EXERCISE DETAILS:
Reproduce the line containing "none -> red tile M11:M12 level 1" and every line after it through the end of the records. Include nothing else.

Stored data entries:
************

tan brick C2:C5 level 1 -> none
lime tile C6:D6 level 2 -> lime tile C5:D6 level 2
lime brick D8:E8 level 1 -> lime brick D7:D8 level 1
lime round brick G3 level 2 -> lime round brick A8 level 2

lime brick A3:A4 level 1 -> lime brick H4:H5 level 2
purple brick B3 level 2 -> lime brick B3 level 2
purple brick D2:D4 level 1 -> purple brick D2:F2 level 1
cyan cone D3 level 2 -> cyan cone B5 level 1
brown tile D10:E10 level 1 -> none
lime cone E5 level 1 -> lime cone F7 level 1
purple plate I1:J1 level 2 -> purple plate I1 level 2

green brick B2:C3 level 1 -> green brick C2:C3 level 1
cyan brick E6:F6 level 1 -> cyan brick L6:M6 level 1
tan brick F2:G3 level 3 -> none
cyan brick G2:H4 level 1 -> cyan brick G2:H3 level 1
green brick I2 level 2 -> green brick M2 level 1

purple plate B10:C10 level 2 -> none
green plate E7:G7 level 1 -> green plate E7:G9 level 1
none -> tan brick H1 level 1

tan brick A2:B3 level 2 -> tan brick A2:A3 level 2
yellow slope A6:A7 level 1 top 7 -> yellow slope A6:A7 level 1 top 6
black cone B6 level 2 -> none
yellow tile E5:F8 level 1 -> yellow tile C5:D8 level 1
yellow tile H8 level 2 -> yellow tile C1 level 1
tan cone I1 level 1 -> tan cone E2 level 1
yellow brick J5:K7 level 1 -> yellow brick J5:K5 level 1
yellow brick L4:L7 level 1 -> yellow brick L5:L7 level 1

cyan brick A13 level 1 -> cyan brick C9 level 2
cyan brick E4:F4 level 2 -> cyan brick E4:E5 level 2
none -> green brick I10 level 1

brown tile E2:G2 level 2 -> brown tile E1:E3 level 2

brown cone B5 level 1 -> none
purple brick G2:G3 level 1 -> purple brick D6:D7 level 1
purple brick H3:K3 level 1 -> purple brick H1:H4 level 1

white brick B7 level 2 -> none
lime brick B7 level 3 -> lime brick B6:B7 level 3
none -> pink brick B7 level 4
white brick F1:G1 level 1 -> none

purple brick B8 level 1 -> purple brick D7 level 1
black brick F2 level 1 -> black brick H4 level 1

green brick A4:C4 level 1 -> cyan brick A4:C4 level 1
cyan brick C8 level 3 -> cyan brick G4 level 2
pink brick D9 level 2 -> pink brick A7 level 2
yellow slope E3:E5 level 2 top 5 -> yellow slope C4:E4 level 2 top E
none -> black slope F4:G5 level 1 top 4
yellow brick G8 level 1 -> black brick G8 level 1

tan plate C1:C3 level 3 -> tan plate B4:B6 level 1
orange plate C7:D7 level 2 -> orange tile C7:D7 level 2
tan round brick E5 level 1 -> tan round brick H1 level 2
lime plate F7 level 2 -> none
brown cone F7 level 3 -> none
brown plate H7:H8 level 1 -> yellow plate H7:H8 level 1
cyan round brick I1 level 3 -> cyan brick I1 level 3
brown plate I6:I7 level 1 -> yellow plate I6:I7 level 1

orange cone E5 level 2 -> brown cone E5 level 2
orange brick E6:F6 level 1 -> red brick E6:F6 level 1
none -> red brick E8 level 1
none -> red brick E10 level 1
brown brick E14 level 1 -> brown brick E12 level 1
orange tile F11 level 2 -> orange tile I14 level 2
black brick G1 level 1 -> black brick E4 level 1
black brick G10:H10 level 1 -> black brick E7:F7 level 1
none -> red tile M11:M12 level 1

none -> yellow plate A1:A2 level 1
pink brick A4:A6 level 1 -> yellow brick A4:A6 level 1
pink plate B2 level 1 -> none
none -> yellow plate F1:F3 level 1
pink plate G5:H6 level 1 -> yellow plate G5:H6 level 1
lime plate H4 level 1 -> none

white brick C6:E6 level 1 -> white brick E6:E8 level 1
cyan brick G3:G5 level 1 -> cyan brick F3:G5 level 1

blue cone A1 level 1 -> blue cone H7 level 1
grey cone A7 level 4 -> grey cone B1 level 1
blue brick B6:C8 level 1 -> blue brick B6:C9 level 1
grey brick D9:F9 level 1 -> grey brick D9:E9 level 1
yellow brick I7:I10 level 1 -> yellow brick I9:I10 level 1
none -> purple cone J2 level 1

************

ANSWER BELOW:
none -> red tile M11:M12 level 1

none -> yellow plate A1:A2 level 1
pink brick A4:A6 level 1 -> yellow brick A4:A6 level 1
pink plate B2 level 1 -> none
none -> yellow plate F1:F3 level 1
pink plate G5:H6 level 1 -> yellow plate G5:H6 level 1
lime plate H4 level 1 -> none

white brick C6:E6 level 1 -> white brick E6:E8 level 1
cyan brick G3:G5 level 1 -> cyan brick F3:G5 level 1

blue cone A1 level 1 -> blue cone H7 level 1
grey cone A7 level 4 -> grey cone B1 level 1
blue brick B6:C8 level 1 -> blue brick B6:C9 level 1
grey brick D9:F9 level 1 -> grey brick D9:E9 level 1
yellow brick I7:I10 level 1 -> yellow brick I9:I10 level 1
none -> purple cone J2 level 1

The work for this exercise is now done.